• Brief: Please take the lines from the one holding "SW2: switch (0V, N11) -> none" through the one holding "D2: zener 5.1V" in the data below and copy them exactly.

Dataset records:
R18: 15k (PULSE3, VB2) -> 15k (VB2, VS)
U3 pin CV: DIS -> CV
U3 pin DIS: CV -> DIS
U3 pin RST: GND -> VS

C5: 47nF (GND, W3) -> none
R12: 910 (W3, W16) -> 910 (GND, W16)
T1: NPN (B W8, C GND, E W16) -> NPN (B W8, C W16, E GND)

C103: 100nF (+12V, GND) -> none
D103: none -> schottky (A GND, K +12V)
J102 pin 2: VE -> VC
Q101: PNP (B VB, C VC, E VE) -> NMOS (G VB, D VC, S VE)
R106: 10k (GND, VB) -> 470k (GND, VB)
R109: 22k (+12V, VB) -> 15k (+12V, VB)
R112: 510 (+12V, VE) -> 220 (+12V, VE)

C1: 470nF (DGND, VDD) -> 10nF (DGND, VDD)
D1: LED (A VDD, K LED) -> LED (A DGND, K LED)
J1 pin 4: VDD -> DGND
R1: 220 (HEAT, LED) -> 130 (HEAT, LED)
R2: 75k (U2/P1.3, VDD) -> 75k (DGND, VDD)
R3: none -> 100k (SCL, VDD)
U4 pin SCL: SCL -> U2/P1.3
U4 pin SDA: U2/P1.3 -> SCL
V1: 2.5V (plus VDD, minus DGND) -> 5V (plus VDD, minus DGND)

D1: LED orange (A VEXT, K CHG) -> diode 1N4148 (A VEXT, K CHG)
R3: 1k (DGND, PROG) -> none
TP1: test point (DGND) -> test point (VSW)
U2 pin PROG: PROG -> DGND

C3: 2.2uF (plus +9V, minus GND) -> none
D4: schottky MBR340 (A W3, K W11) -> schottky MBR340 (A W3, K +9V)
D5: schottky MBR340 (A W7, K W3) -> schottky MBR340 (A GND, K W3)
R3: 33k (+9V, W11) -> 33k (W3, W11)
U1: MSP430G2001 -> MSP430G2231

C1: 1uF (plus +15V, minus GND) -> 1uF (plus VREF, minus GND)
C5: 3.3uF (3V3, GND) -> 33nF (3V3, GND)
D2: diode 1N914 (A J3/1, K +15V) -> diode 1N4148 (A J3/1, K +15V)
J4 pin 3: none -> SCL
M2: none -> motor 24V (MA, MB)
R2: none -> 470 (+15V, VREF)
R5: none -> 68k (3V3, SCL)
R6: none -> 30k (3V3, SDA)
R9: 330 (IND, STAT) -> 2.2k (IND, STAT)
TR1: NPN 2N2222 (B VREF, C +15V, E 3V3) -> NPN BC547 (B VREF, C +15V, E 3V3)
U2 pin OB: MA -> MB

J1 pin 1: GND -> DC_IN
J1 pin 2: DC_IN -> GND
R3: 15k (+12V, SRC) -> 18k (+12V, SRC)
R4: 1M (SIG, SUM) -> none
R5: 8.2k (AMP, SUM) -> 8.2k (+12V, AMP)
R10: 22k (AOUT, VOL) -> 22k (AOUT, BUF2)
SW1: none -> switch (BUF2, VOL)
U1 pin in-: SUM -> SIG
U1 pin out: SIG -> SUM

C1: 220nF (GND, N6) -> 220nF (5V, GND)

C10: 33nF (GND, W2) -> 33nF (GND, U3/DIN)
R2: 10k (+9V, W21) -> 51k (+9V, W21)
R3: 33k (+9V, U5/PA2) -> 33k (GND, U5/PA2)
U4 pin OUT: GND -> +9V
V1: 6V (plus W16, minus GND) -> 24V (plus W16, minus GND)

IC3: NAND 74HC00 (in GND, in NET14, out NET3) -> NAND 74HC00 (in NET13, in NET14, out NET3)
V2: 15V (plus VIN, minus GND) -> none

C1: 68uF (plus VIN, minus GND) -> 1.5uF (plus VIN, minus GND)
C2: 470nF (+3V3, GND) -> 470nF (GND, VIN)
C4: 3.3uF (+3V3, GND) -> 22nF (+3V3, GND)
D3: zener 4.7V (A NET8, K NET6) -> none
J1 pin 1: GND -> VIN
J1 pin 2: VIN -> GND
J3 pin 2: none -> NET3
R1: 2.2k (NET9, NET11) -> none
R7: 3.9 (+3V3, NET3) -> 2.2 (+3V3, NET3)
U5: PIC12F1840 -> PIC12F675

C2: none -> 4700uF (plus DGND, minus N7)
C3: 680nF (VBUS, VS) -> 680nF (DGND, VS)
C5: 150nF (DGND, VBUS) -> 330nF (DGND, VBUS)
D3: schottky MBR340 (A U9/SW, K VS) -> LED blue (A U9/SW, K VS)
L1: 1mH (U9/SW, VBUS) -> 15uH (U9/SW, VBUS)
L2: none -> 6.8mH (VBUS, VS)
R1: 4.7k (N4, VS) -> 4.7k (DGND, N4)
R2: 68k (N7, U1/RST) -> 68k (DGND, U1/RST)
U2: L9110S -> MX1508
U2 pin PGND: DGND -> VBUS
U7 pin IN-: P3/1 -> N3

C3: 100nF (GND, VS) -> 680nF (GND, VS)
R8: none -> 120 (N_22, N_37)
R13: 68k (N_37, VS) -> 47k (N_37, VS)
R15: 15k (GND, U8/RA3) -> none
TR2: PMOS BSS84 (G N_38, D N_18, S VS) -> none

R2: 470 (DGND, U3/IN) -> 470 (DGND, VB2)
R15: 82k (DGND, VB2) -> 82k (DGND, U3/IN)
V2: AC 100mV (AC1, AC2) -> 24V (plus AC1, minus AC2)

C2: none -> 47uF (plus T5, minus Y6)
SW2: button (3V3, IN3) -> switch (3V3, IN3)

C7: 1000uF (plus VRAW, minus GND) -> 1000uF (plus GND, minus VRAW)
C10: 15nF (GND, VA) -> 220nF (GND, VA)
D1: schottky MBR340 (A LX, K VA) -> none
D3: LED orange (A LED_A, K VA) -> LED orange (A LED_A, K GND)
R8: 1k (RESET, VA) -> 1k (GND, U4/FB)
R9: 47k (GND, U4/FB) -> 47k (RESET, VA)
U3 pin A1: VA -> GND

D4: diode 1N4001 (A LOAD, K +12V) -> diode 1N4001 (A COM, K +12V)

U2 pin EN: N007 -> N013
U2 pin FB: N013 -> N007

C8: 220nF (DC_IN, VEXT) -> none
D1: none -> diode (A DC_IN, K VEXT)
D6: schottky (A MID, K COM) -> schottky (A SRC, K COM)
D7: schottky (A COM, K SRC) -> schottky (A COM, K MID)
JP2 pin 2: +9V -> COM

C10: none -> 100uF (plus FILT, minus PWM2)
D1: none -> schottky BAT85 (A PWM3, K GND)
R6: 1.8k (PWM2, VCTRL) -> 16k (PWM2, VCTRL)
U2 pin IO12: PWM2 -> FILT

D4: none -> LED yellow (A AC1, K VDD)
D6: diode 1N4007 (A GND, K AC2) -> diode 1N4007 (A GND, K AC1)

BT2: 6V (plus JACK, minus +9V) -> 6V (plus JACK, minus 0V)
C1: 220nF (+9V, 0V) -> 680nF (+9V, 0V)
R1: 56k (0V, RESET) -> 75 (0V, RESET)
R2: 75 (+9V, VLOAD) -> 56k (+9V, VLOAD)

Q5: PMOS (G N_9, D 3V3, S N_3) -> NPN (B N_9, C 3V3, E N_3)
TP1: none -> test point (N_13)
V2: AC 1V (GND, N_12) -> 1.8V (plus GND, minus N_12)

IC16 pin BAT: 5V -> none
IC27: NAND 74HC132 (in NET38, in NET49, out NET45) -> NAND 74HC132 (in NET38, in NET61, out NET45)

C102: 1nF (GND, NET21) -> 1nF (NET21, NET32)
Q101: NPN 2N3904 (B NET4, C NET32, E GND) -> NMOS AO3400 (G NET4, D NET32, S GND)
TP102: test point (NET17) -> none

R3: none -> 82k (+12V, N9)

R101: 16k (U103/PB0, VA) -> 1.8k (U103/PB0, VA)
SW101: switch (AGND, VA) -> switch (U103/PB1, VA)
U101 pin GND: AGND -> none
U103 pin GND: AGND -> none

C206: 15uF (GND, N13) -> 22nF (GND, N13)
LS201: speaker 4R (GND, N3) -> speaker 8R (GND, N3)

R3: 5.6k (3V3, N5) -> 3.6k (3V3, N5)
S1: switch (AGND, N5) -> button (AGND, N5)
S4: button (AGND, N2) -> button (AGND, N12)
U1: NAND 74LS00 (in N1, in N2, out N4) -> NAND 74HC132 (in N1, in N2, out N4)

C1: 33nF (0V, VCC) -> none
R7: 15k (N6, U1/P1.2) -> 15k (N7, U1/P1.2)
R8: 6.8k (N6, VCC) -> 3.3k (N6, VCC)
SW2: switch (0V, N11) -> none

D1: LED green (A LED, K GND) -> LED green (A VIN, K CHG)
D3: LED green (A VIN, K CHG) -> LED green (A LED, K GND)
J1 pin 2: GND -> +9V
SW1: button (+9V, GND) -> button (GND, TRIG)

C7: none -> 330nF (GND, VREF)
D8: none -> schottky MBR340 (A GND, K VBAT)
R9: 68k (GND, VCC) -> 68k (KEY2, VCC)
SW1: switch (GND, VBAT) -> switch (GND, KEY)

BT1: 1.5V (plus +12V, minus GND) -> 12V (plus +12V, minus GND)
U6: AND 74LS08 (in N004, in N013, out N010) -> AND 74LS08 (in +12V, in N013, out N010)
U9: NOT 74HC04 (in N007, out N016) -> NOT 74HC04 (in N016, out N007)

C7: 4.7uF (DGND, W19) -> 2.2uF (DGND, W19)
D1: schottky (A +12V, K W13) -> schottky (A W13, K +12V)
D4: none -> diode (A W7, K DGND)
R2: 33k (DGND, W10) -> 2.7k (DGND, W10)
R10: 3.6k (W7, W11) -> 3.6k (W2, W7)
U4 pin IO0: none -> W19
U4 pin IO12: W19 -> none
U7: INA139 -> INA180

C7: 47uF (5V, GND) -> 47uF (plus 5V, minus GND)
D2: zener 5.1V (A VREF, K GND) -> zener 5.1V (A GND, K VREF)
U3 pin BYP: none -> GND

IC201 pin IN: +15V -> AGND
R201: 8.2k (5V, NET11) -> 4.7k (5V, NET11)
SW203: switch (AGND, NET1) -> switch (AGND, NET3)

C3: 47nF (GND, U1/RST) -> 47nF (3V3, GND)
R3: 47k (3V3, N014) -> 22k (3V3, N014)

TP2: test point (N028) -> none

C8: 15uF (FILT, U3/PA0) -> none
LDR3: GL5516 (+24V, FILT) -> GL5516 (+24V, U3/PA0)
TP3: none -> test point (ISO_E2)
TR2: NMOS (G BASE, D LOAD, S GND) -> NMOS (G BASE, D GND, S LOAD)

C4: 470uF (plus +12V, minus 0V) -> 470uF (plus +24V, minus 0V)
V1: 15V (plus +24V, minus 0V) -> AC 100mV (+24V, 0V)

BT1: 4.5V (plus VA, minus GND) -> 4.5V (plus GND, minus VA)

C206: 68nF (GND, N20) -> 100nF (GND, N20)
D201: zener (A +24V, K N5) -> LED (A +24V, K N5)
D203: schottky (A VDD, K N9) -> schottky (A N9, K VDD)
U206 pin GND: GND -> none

• Result of this task:
SW2: switch (0V, N11) -> none

D1: LED green (A LED, K GND) -> LED green (A VIN, K CHG)
D3: LED green (A VIN, K CHG) -> LED green (A LED, K GND)
J1 pin 2: GND -> +9V
SW1: button (+9V, GND) -> button (GND, TRIG)

C7: none -> 330nF (GND, VREF)
D8: none -> schottky MBR340 (A GND, K VBAT)
R9: 68k (GND, VCC) -> 68k (KEY2, VCC)
SW1: switch (GND, VBAT) -> switch (GND, KEY)

BT1: 1.5V (plus +12V, minus GND) -> 12V (plus +12V, minus GND)
U6: AND 74LS08 (in N004, in N013, out N010) -> AND 74LS08 (in +12V, in N013, out N010)
U9: NOT 74HC04 (in N007, out N016) -> NOT 74HC04 (in N016, out N007)

C7: 4.7uF (DGND, W19) -> 2.2uF (DGND, W19)
D1: schottky (A +12V, K W13) -> schottky (A W13, K +12V)
D4: none -> diode (A W7, K DGND)
R2: 33k (DGND, W10) -> 2.7k (DGND, W10)
R10: 3.6k (W7, W11) -> 3.6k (W2, W7)
U4 pin IO0: none -> W19
U4 pin IO12: W19 -> none
U7: INA139 -> INA180

C7: 47uF (5V, GND) -> 47uF (plus 5V, minus GND)
D2: zener 5.1V (A VREF, K GND) -> zener 5.1V (A GND, K VREF)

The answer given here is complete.